PROVIDED DATA:
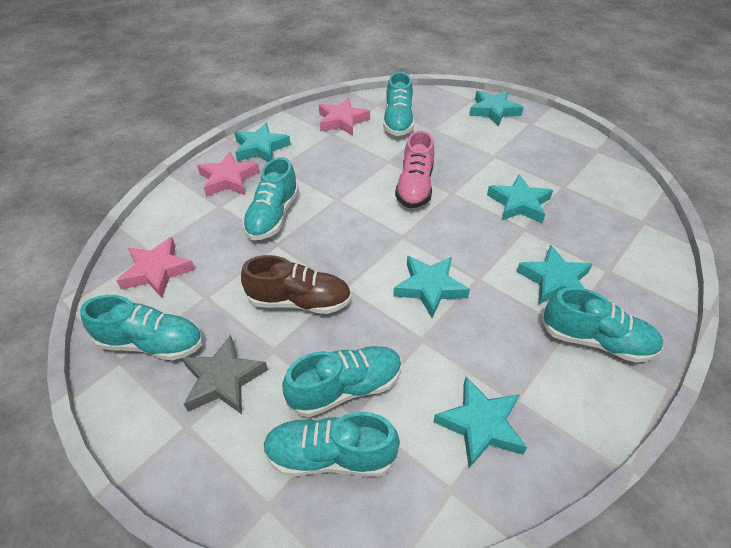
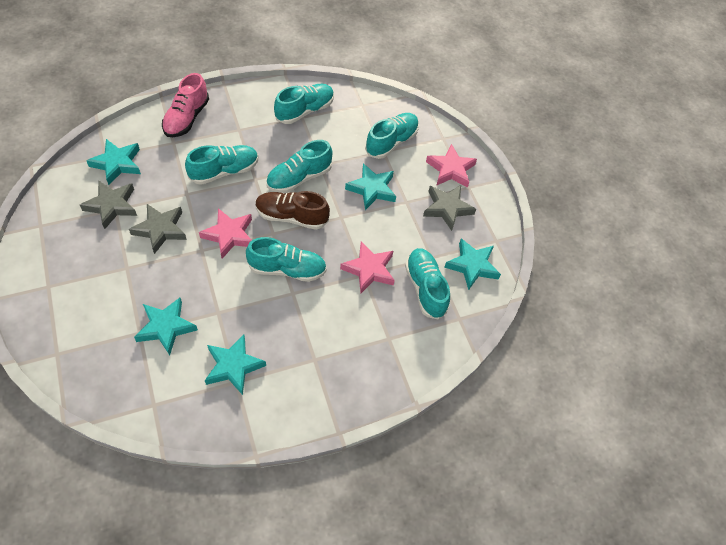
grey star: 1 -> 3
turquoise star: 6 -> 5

...

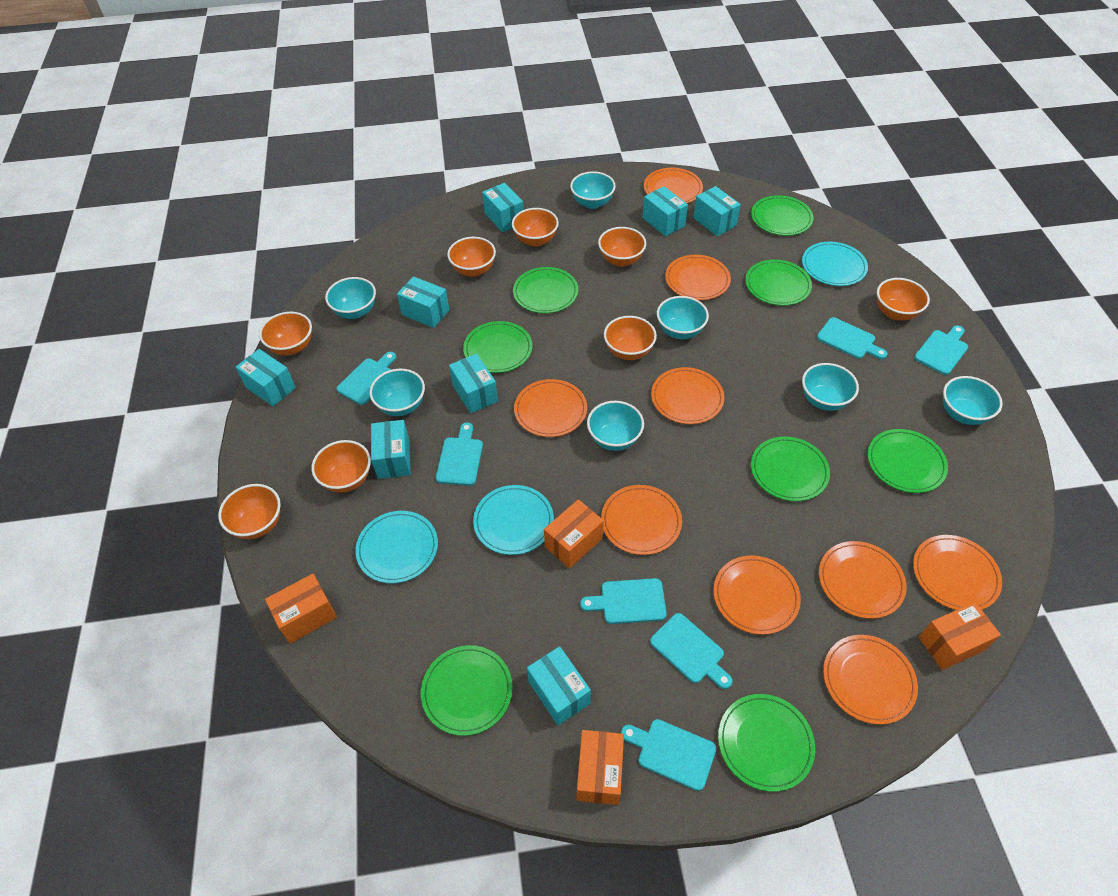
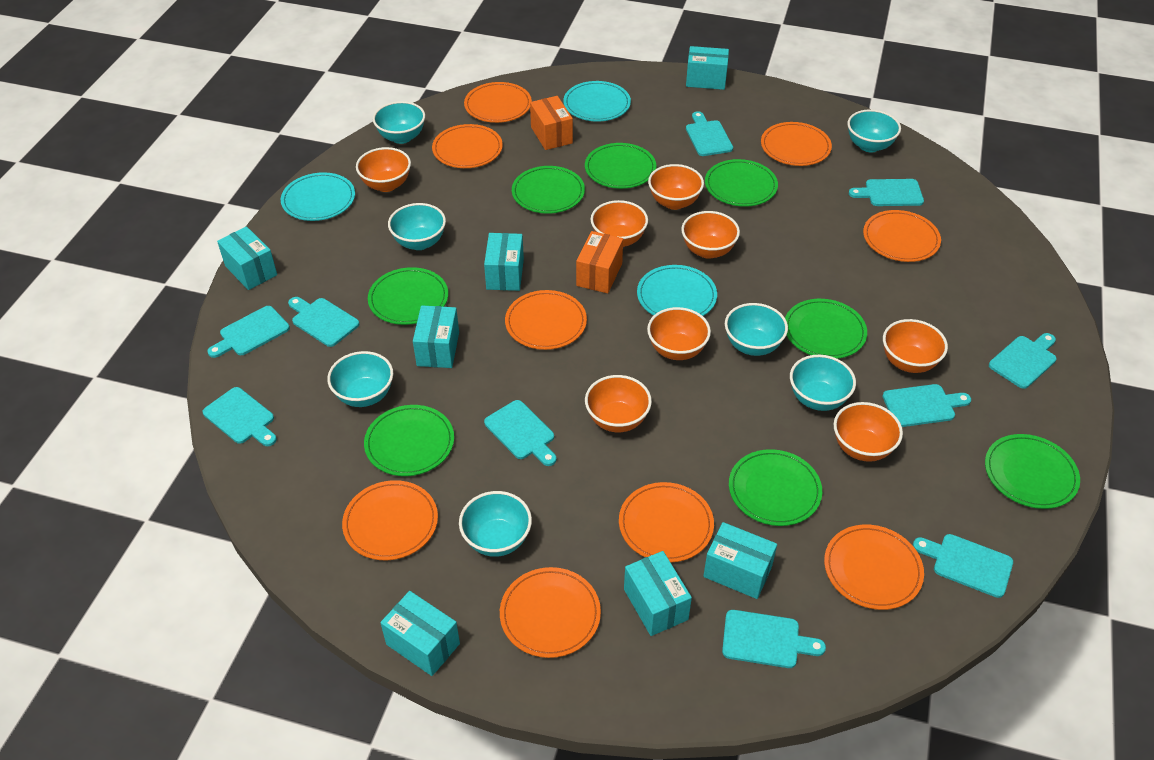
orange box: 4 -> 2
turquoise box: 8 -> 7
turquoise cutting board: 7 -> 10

PROBLEM DETAILS: All lines of the listing holding the string "turquoise" must be returned, copied as they stand.

WRITTEN REPLY:
turquoise star: 6 -> 5
turquoise box: 8 -> 7
turquoise cutting board: 7 -> 10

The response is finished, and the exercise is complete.